Top of Supplied records

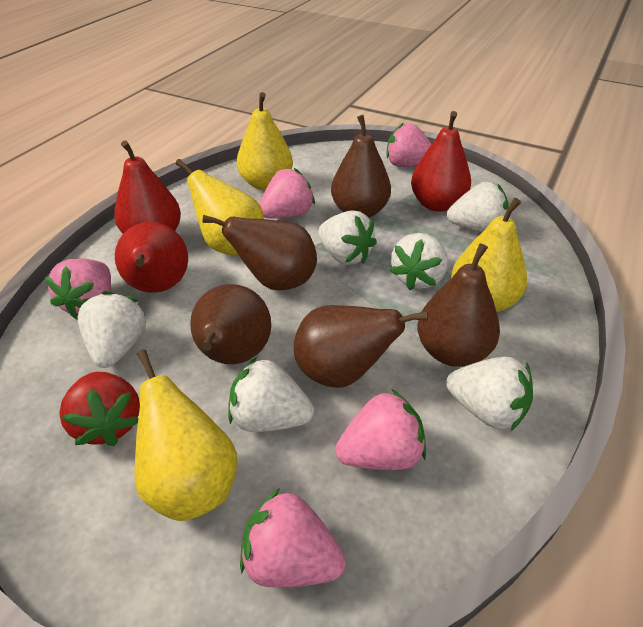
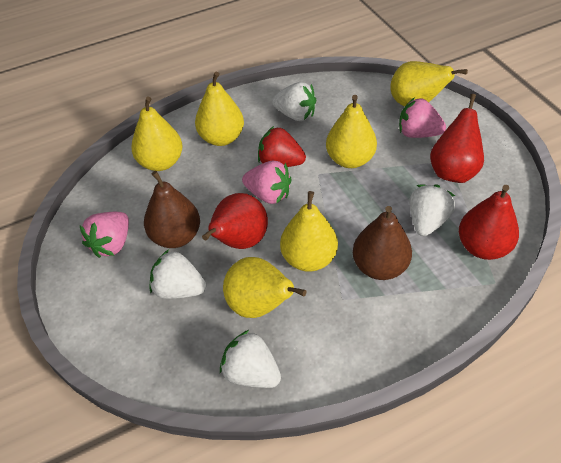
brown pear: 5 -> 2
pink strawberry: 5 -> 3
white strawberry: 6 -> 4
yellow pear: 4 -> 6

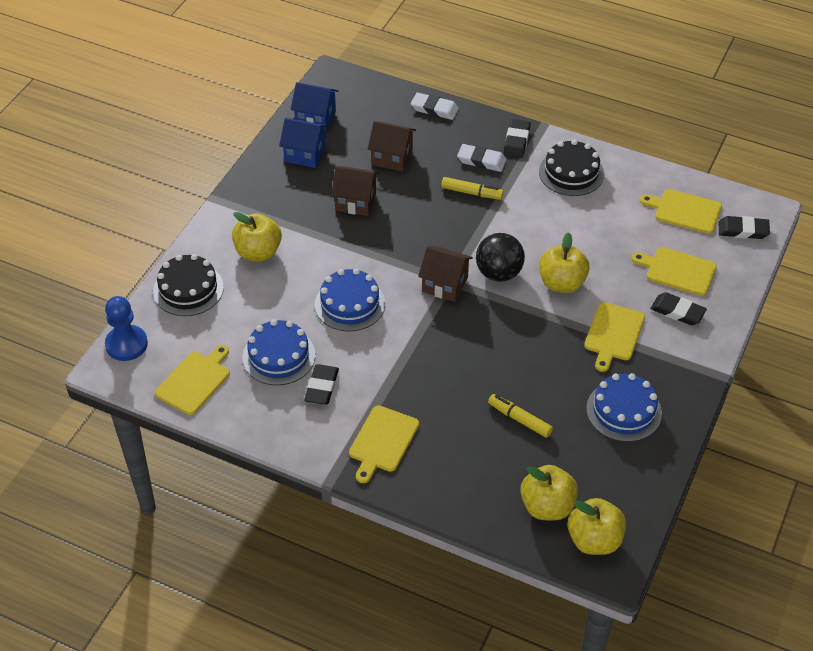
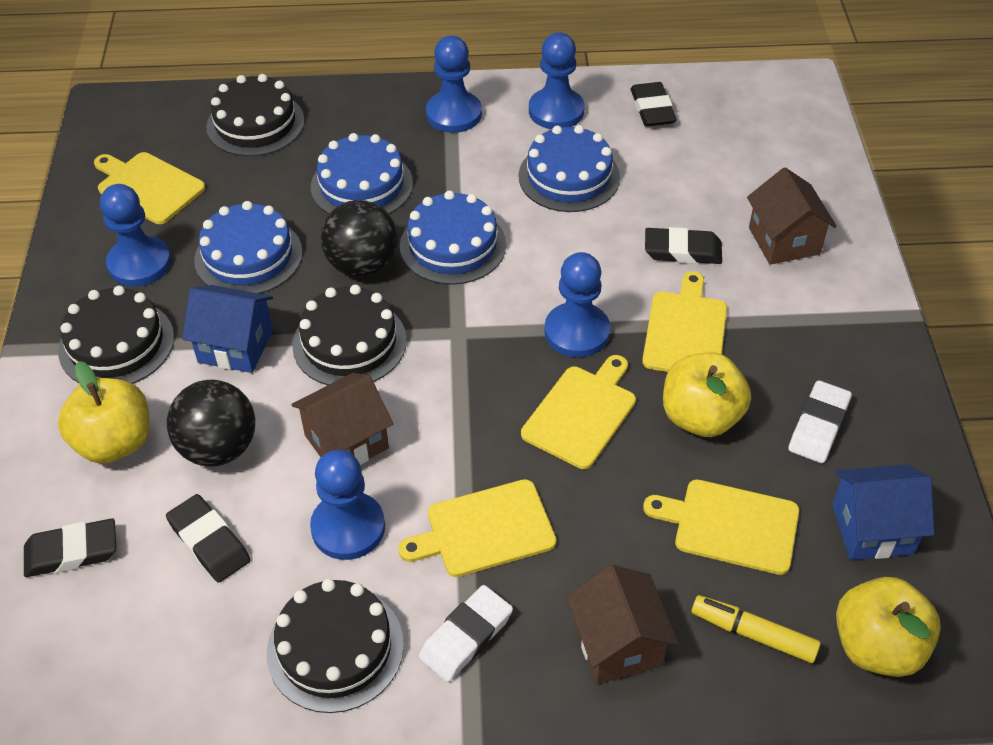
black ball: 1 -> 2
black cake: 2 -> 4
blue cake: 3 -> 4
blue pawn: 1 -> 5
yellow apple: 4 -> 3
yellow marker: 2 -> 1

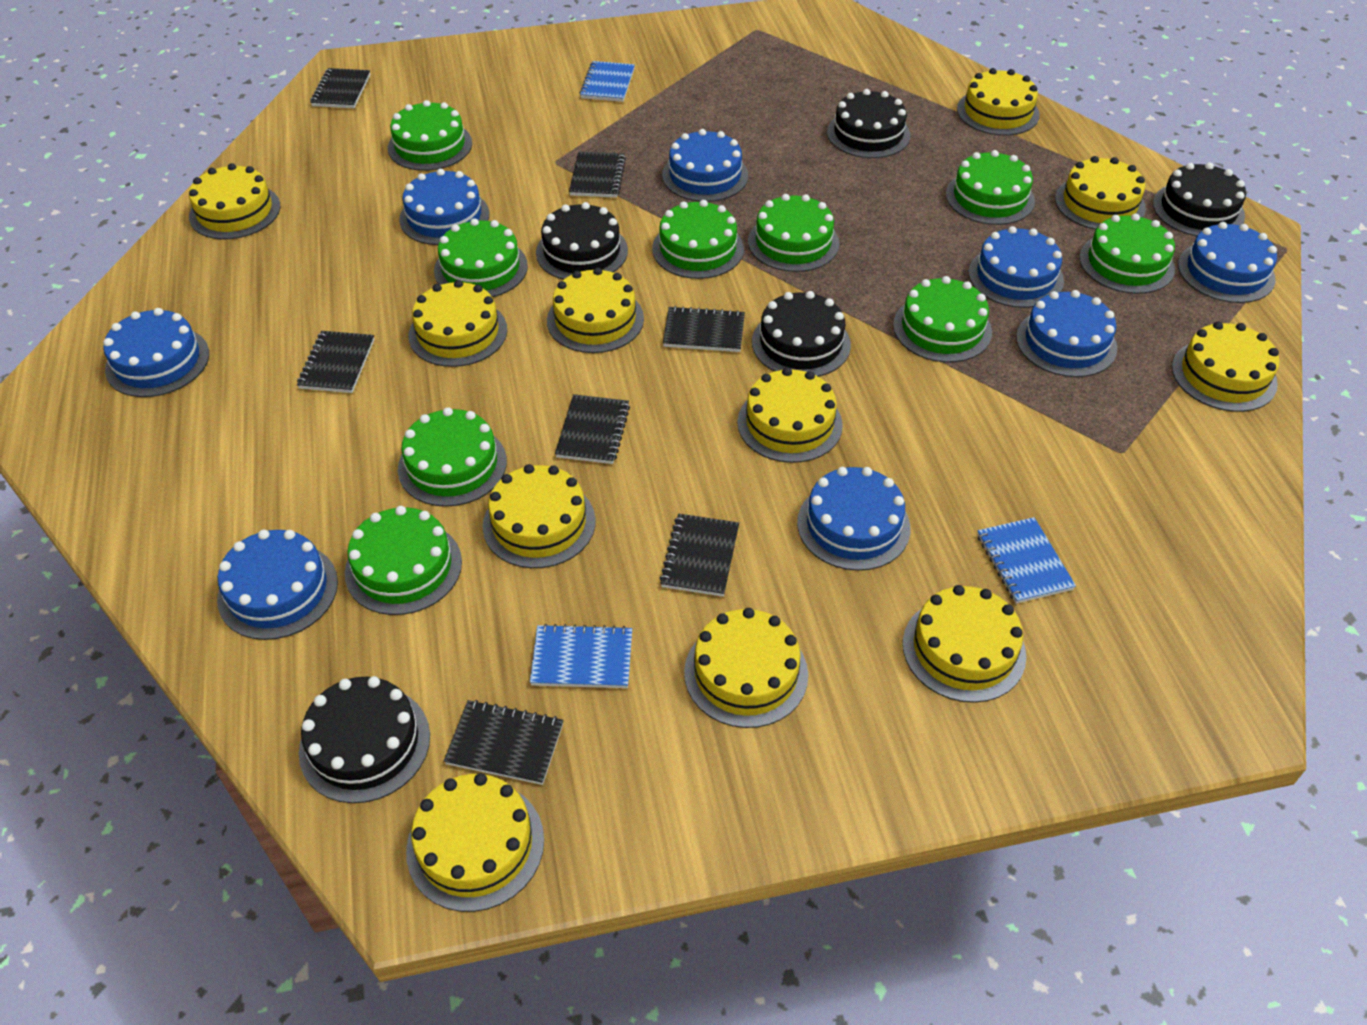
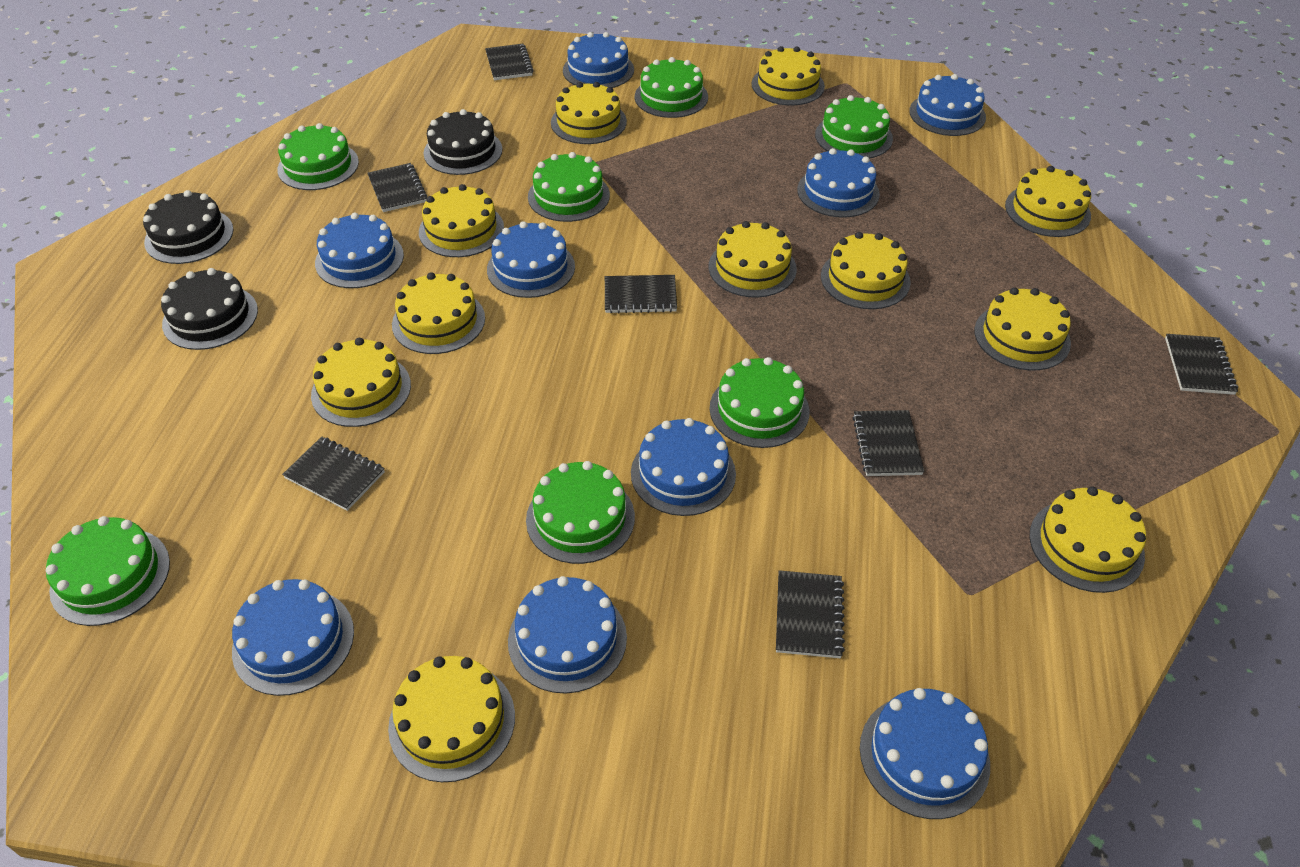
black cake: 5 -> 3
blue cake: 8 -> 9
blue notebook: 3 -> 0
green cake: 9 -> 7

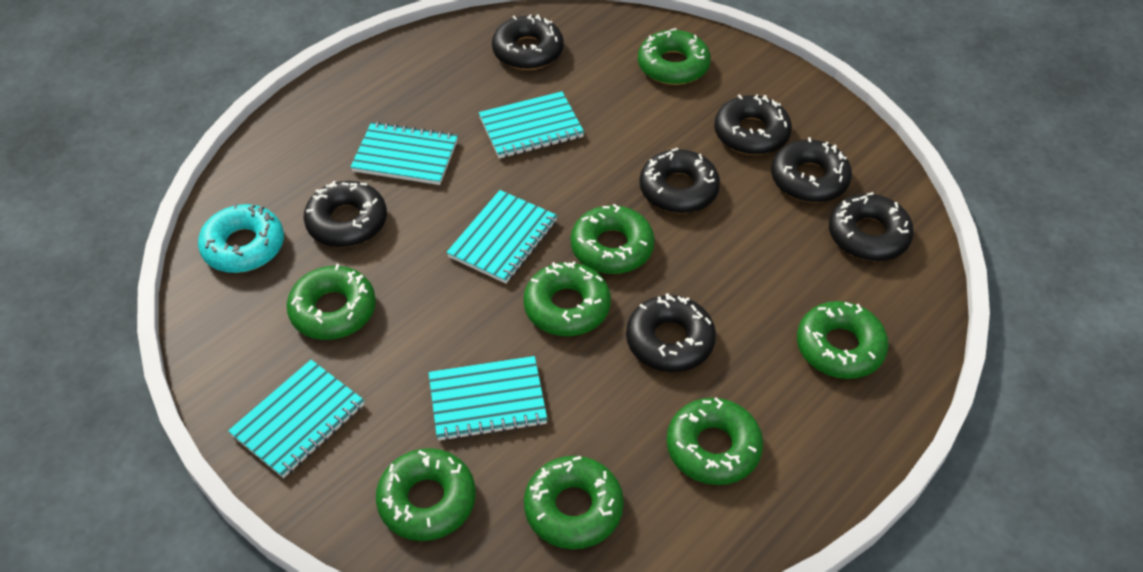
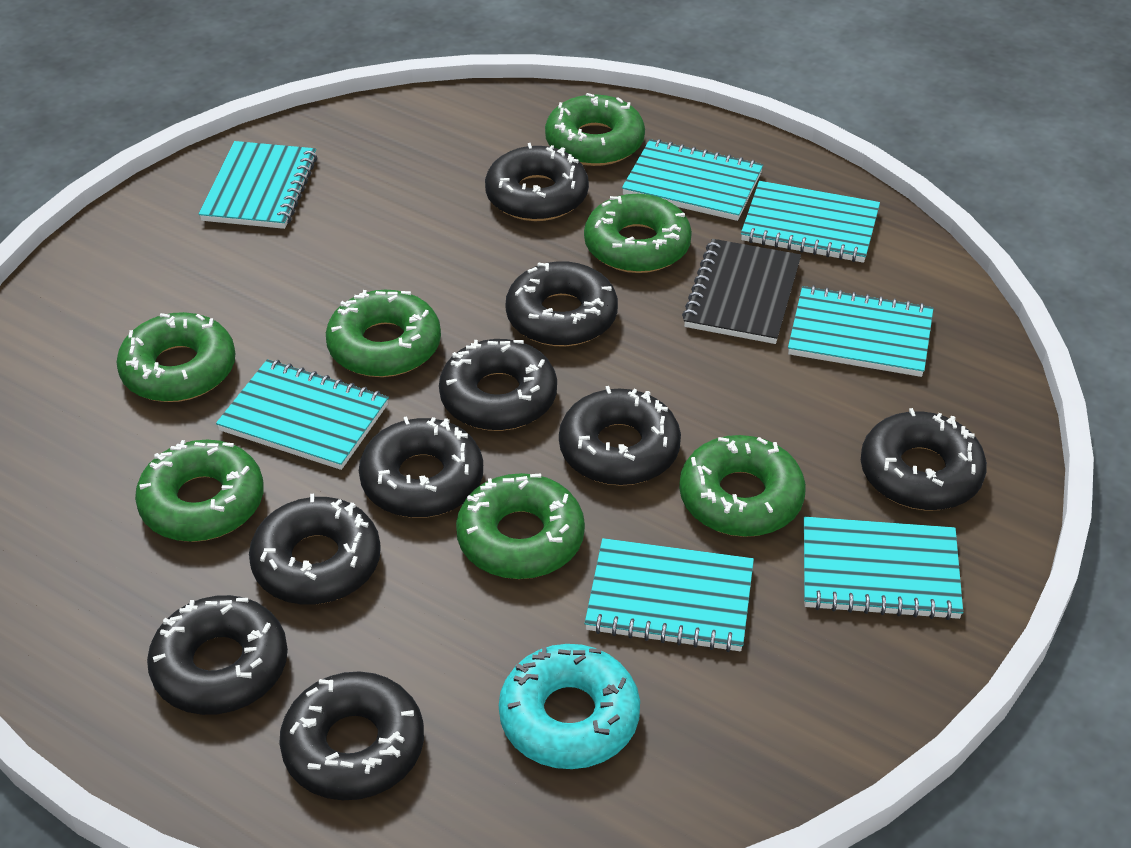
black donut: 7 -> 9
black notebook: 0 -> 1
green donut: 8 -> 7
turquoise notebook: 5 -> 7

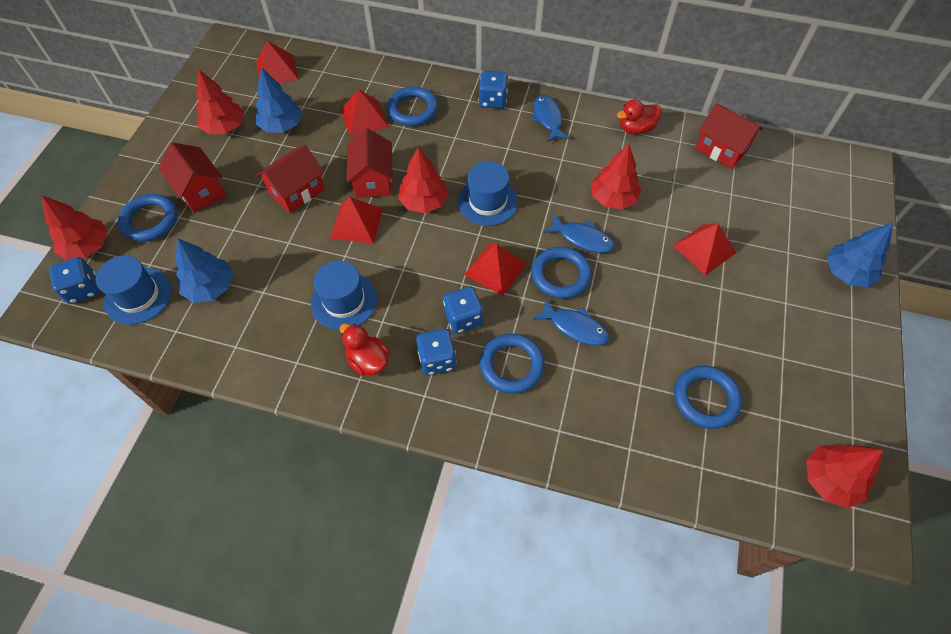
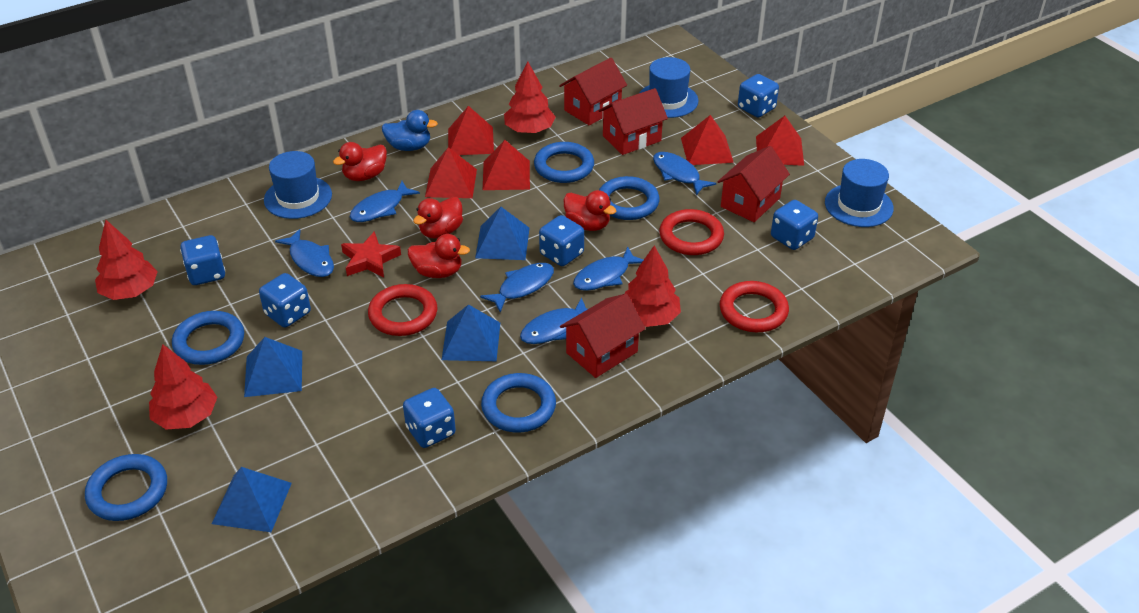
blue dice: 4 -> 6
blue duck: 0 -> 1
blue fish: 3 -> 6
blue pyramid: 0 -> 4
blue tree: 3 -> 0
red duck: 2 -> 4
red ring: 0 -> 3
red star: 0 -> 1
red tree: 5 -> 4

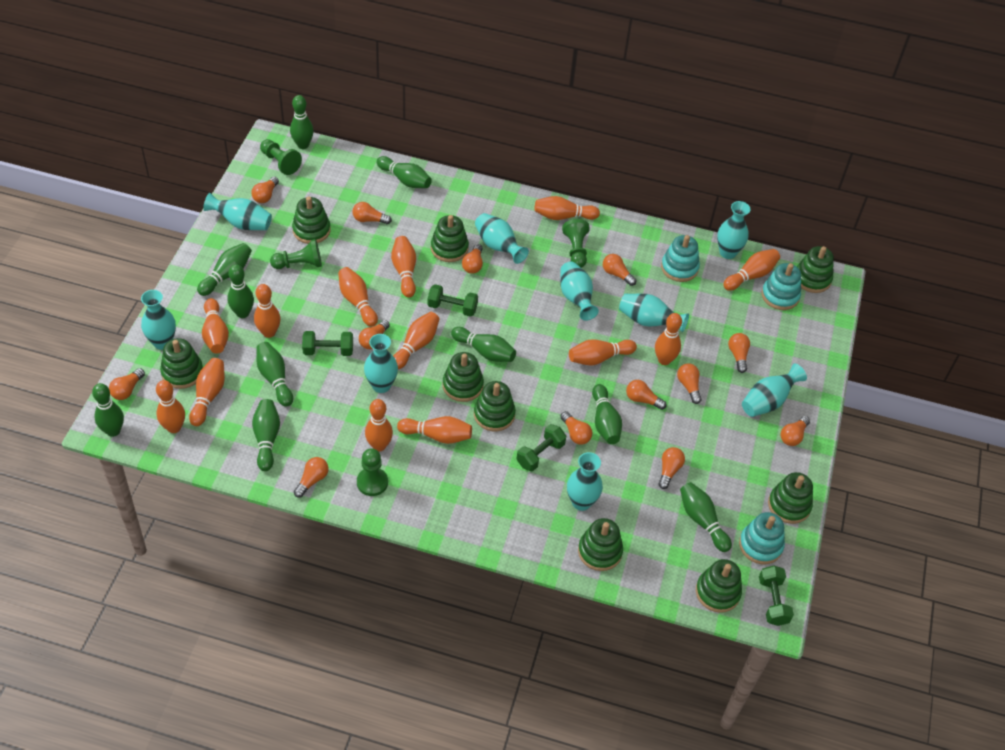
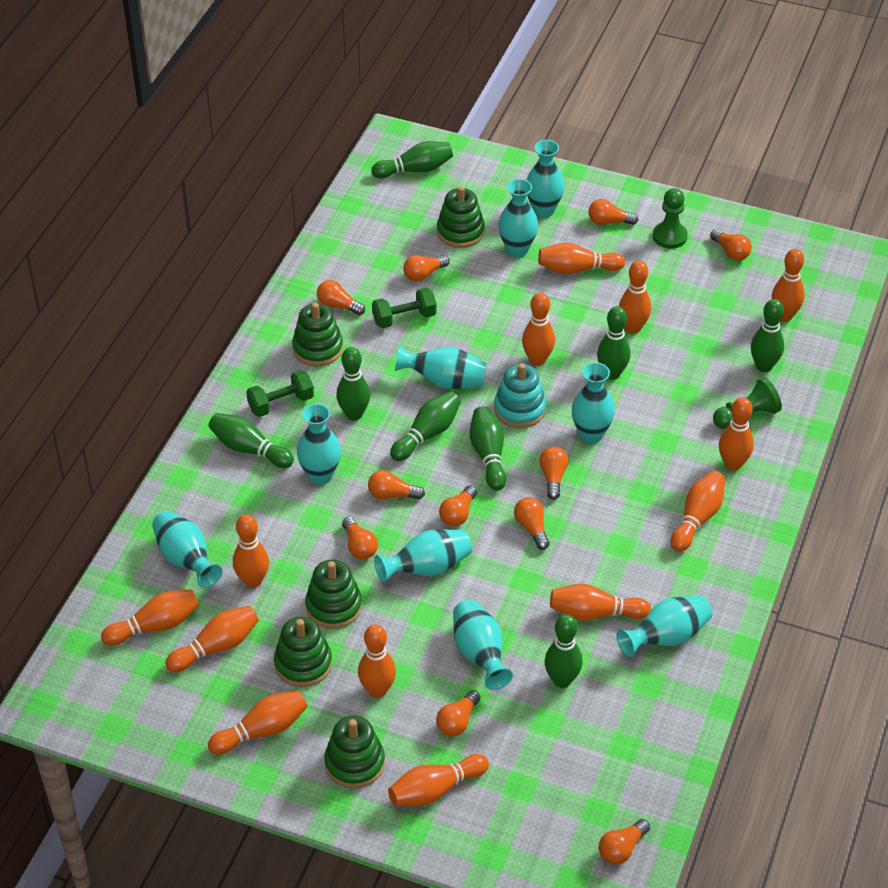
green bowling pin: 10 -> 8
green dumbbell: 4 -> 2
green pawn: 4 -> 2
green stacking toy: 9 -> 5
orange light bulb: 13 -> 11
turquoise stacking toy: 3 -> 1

Bottom of Supplied records

• Problem statement:
Look through the data above for the string "notebook" and copy every line where it appears.

• Response area:
blue notebook: 3 -> 0
black notebook: 0 -> 1
turquoise notebook: 5 -> 7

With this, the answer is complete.